* **YOUR ASSIGNMENT**:
Repeat the data verbatim.

RECORDS SHOWN Start Marker

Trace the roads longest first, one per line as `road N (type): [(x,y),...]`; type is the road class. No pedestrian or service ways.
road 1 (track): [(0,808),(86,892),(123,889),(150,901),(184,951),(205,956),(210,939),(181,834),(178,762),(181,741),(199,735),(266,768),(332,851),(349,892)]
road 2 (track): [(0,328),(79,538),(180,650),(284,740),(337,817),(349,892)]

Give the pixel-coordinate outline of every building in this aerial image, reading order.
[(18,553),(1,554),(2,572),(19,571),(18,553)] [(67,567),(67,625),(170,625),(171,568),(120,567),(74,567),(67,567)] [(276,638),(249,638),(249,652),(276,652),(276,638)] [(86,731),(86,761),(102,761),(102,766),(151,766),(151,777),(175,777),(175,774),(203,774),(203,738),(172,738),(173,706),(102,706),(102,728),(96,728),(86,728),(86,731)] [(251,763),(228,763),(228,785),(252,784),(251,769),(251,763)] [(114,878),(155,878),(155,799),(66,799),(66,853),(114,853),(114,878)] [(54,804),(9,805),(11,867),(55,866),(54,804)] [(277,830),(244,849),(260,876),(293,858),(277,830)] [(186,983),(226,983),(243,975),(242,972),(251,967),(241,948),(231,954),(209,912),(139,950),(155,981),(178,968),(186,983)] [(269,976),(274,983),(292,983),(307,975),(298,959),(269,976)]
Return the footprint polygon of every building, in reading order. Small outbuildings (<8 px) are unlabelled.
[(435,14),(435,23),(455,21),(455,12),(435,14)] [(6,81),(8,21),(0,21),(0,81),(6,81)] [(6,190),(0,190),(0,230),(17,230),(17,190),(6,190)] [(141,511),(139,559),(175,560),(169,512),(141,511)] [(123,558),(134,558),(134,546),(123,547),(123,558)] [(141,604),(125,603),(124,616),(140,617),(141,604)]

RECORDS SHOWN End Marker

* **ANSWER AREA**:
Trace the roads longest first, one per line as `road N (type): [(x,y),...]`; type is the road class. No pedestrian or service ways.
road 1 (track): [(0,808),(86,892),(123,889),(150,901),(184,951),(205,956),(210,939),(181,834),(178,762),(181,741),(199,735),(266,768),(332,851),(349,892)]
road 2 (track): [(0,328),(79,538),(180,650),(284,740),(337,817),(349,892)]

Give the pixel-coordinate outline of every building in this aerial image, reading order.
[(18,553),(1,554),(2,572),(19,571),(18,553)] [(67,567),(67,625),(170,625),(171,568),(120,567),(74,567),(67,567)] [(276,638),(249,638),(249,652),(276,652),(276,638)] [(86,731),(86,761),(102,761),(102,766),(151,766),(151,777),(175,777),(175,774),(203,774),(203,738),(172,738),(173,706),(102,706),(102,728),(96,728),(86,728),(86,731)] [(251,763),(228,763),(228,785),(252,784),(251,769),(251,763)] [(114,878),(155,878),(155,799),(66,799),(66,853),(114,853),(114,878)] [(54,804),(9,805),(11,867),(55,866),(54,804)] [(277,830),(244,849),(260,876),(293,858),(277,830)] [(186,983),(226,983),(243,975),(242,972),(251,967),(241,948),(231,954),(209,912),(139,950),(155,981),(178,968),(186,983)] [(269,976),(274,983),(292,983),(307,975),(298,959),(269,976)]
Return the footprint polygon of every building, in reading order. Small outbuildings (<8 px) are unlabelled.
[(435,14),(435,23),(455,21),(455,12),(435,14)] [(6,81),(8,21),(0,21),(0,81),(6,81)] [(6,190),(0,190),(0,230),(17,230),(17,190),(6,190)] [(141,511),(139,559),(175,560),(169,512),(141,511)] [(123,558),(134,558),(134,546),(123,547),(123,558)] [(141,604),(125,603),(124,616),(140,617),(141,604)]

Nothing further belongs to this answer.